-- TASK MATERIAL follows --

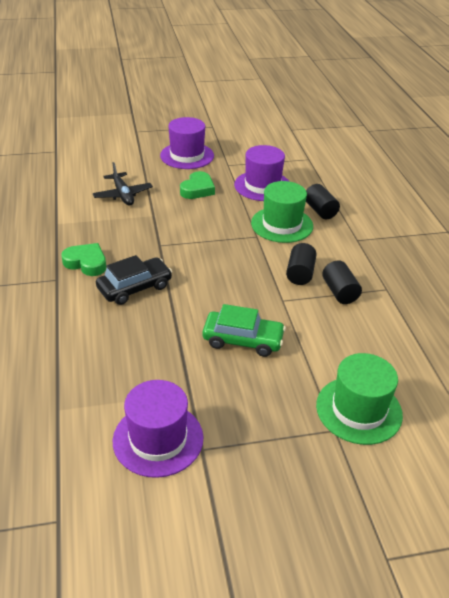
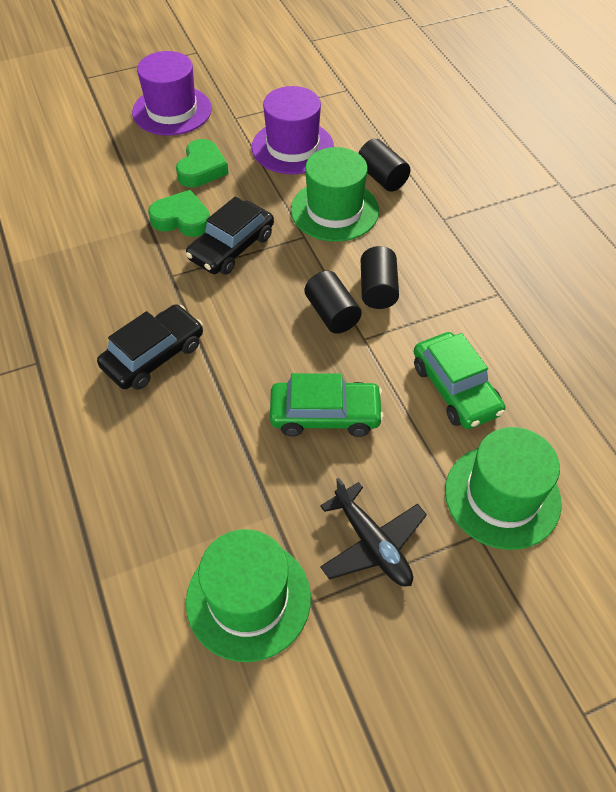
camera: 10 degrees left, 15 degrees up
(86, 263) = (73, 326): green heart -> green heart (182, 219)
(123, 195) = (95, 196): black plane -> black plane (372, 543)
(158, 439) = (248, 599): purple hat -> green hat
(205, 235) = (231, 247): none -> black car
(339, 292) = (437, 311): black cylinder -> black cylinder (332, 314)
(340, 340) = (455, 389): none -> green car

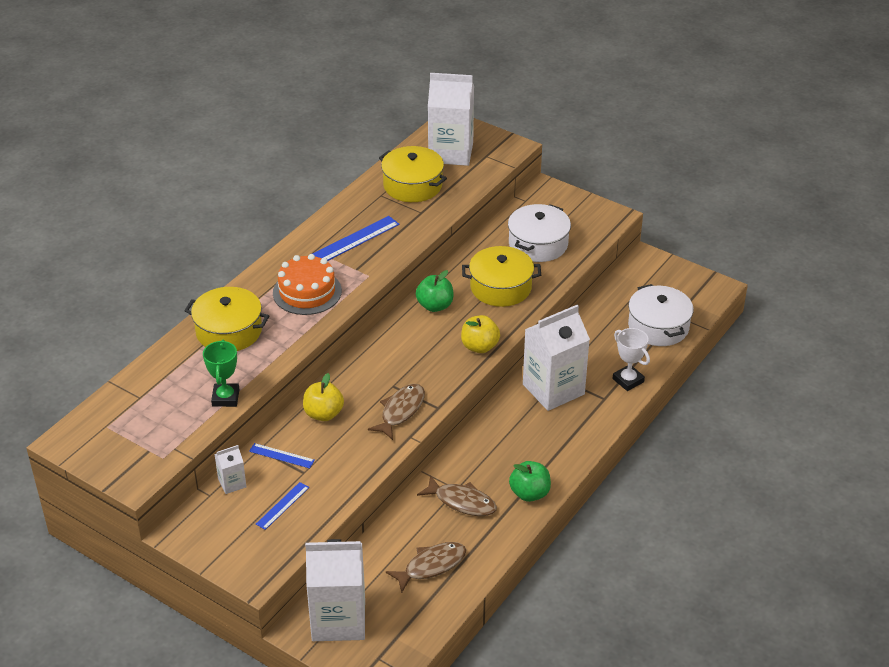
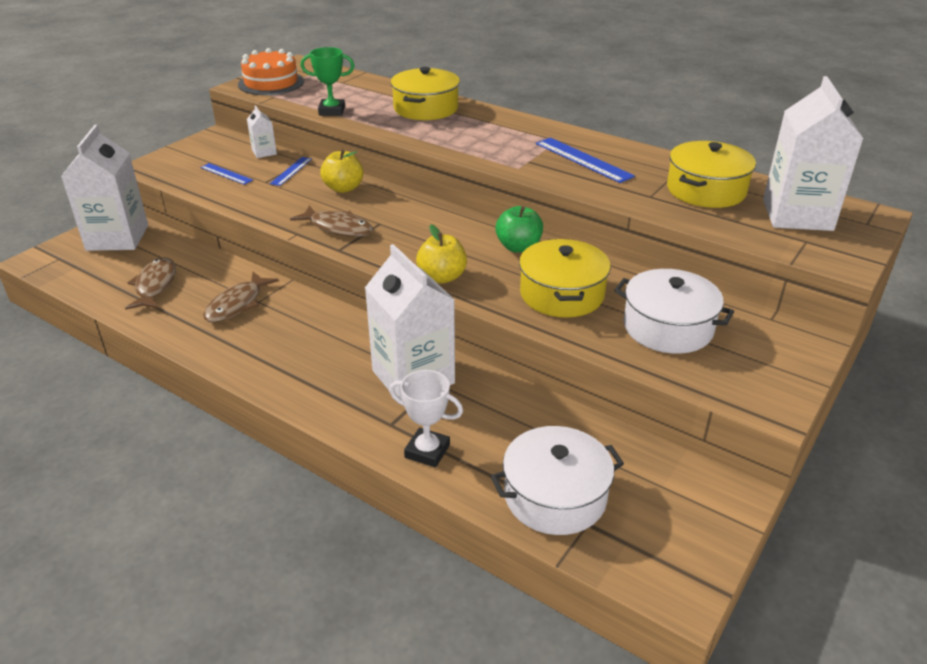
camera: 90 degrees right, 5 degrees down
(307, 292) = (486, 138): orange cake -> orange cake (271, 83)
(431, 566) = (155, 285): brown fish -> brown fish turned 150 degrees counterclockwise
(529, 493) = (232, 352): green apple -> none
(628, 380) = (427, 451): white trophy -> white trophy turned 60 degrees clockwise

-- TASK MATERIAL concluded --

INSTRUCTIONS FOR THE TASK — Where a line in the entries holds "turned", copy that line.

ANSWER SPACE —
(431, 566) = (155, 285): brown fish -> brown fish turned 150 degrees counterclockwise
(628, 380) = (427, 451): white trophy -> white trophy turned 60 degrees clockwise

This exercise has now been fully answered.